* **Input for this task**:
######
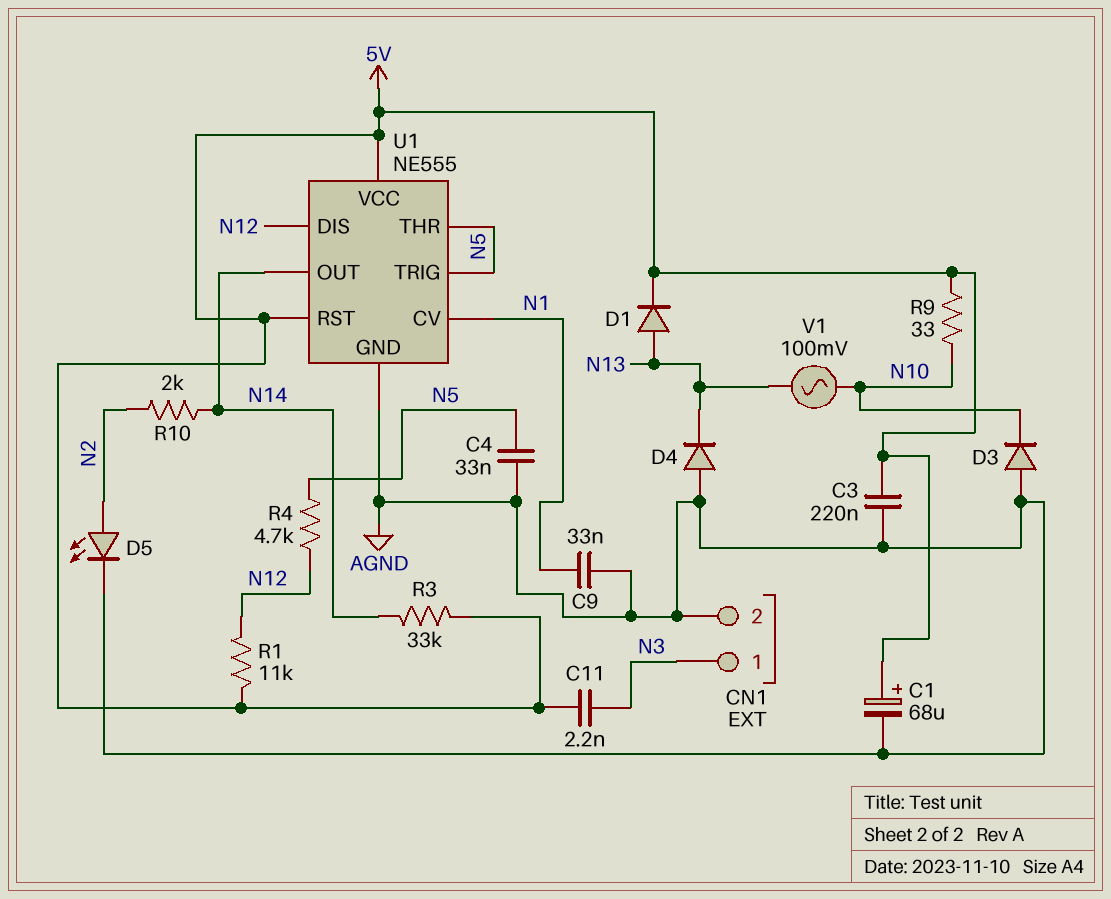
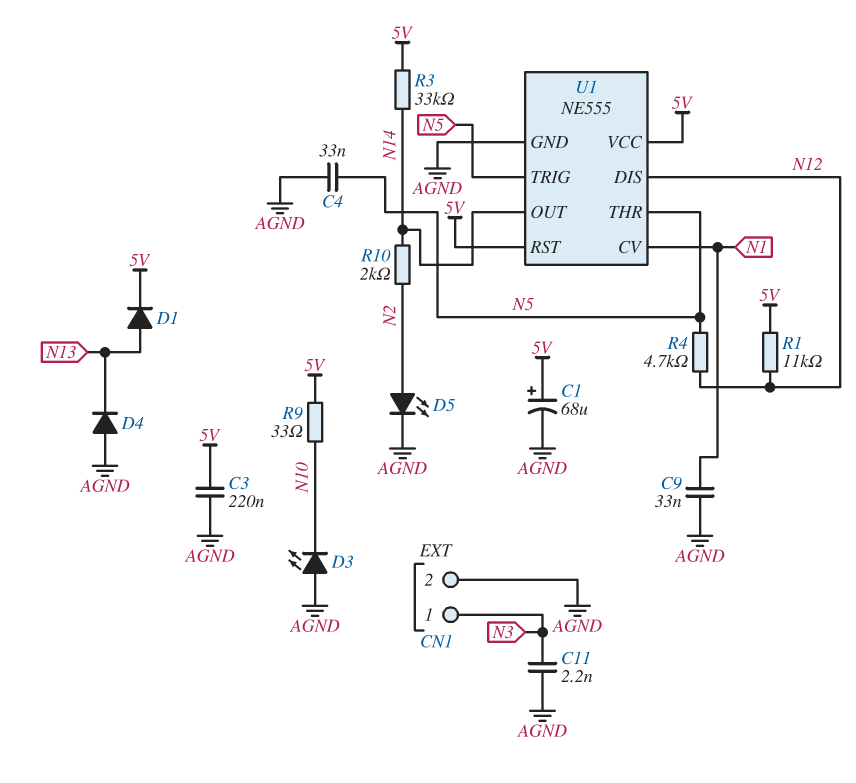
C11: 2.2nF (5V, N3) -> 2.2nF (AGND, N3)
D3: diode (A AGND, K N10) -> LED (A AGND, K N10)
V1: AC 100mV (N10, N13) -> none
######
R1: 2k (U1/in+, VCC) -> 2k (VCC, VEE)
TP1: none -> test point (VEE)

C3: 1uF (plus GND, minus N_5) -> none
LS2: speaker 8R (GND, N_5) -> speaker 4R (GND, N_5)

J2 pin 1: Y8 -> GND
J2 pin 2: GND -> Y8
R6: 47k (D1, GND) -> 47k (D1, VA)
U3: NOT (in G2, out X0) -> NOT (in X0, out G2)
######
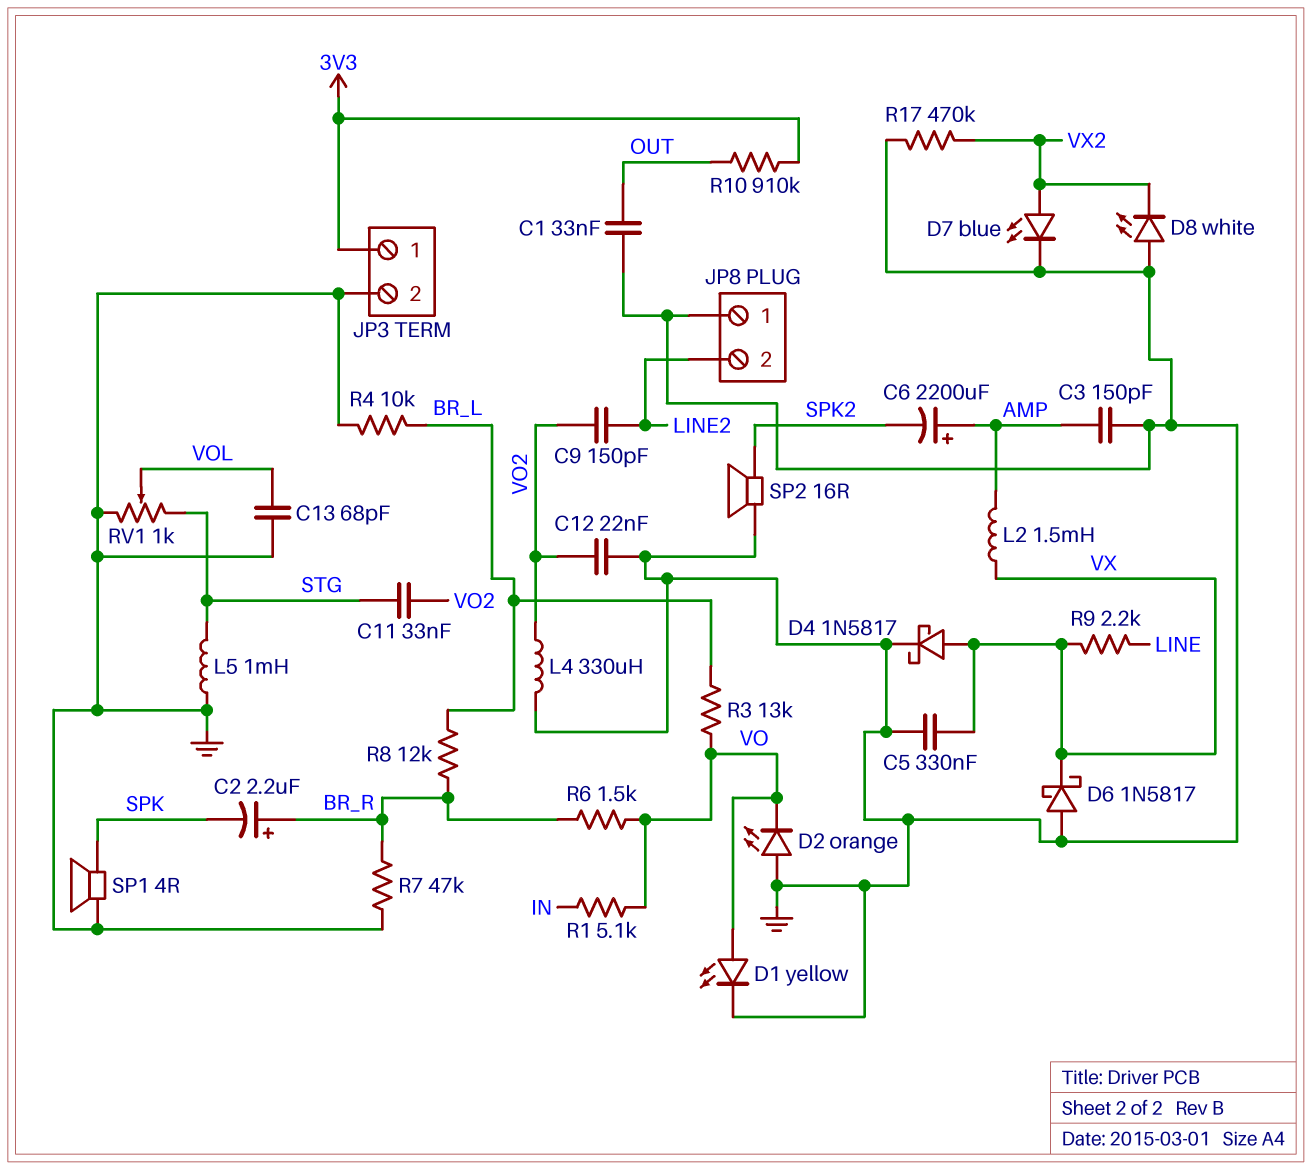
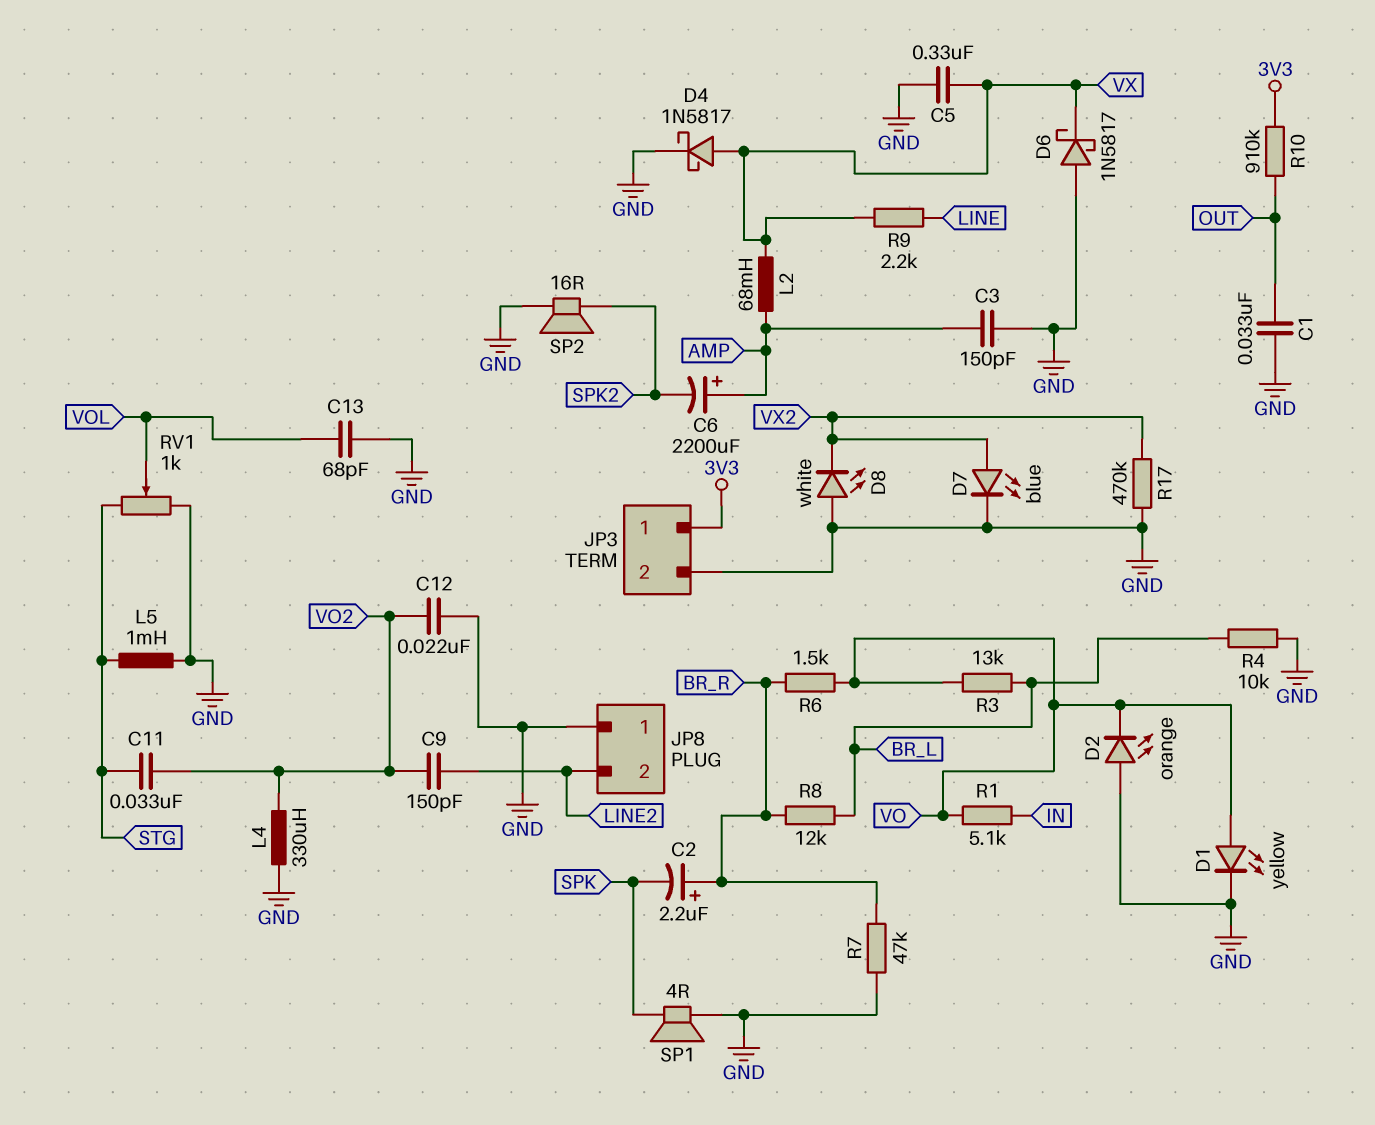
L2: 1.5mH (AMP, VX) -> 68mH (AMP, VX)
######
* **Problem details**: Given the records above, restate word for word only the lines starting at the one with "R1: 2k (U1/in+, VCC) -> 2k (VCC, VEE)" and ending at the one with "U3: NOT (in".

* **Result for this exercise**:
R1: 2k (U1/in+, VCC) -> 2k (VCC, VEE)
TP1: none -> test point (VEE)

C3: 1uF (plus GND, minus N_5) -> none
LS2: speaker 8R (GND, N_5) -> speaker 4R (GND, N_5)

J2 pin 1: Y8 -> GND
J2 pin 2: GND -> Y8
R6: 47k (D1, GND) -> 47k (D1, VA)
U3: NOT (in G2, out X0) -> NOT (in X0, out G2)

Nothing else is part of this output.